- _WHAT IS NEEDED_
Only one stretch of the data below is wanted: the lines starting at the one with "(228, 427) = (151, 296): brown" and ending at the one with "(706, 499) = (499, 456): pink", both included, given again exactly.

- _DATA TO EXAMINE_
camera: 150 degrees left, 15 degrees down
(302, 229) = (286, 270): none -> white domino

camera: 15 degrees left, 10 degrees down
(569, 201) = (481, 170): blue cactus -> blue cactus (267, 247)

...

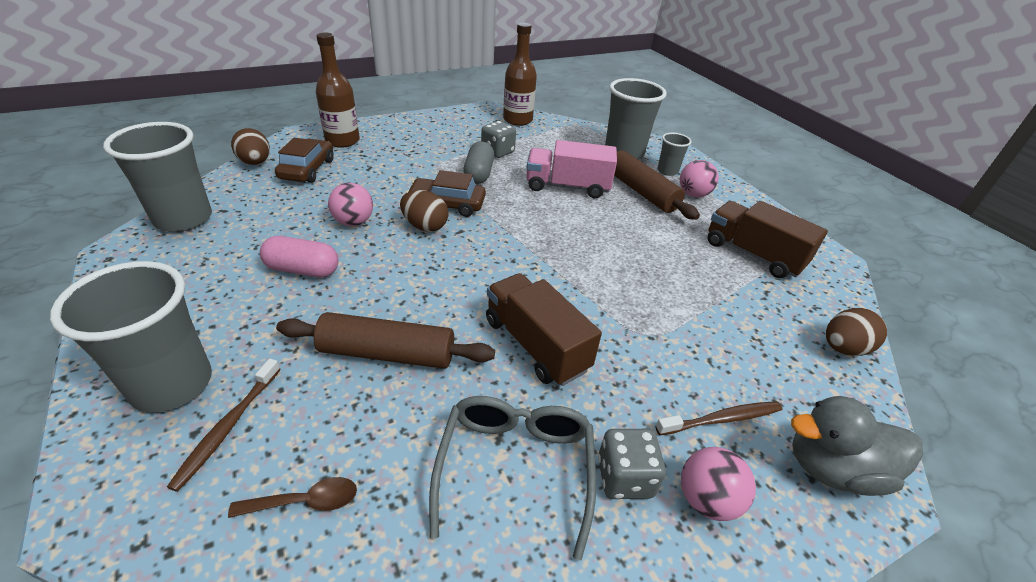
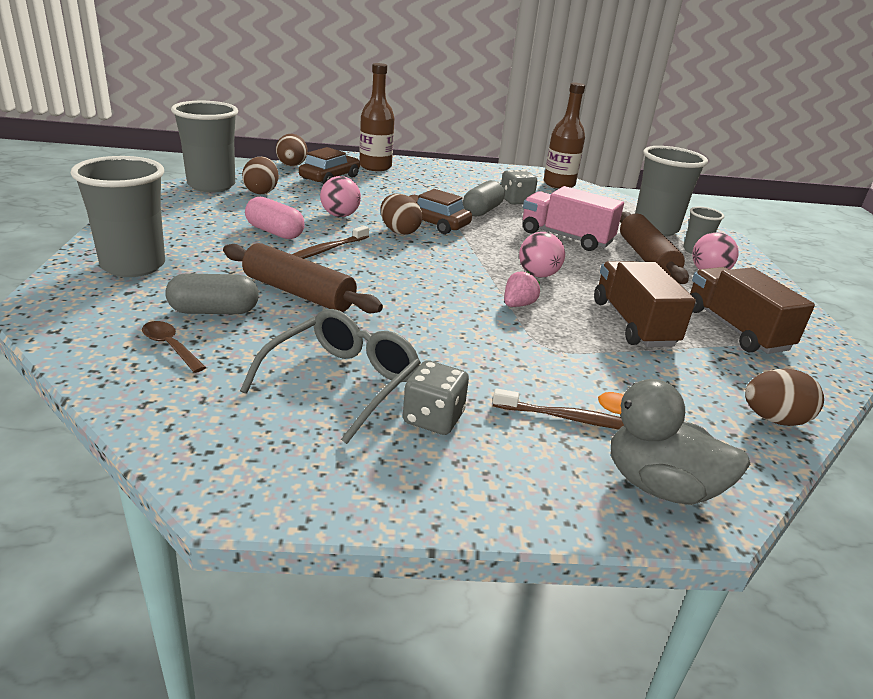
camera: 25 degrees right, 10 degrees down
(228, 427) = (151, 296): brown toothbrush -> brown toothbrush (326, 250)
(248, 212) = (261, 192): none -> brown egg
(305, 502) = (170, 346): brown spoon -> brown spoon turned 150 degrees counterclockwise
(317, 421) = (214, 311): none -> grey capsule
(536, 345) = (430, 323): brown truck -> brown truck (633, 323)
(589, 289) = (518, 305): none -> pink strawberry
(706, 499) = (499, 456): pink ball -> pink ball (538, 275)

- _WRITTEN SOLUTION_
(228, 427) = (151, 296): brown toothbrush -> brown toothbrush (326, 250)
(248, 212) = (261, 192): none -> brown egg
(305, 502) = (170, 346): brown spoon -> brown spoon turned 150 degrees counterclockwise
(317, 421) = (214, 311): none -> grey capsule
(536, 345) = (430, 323): brown truck -> brown truck (633, 323)
(589, 289) = (518, 305): none -> pink strawberry
(706, 499) = (499, 456): pink ball -> pink ball (538, 275)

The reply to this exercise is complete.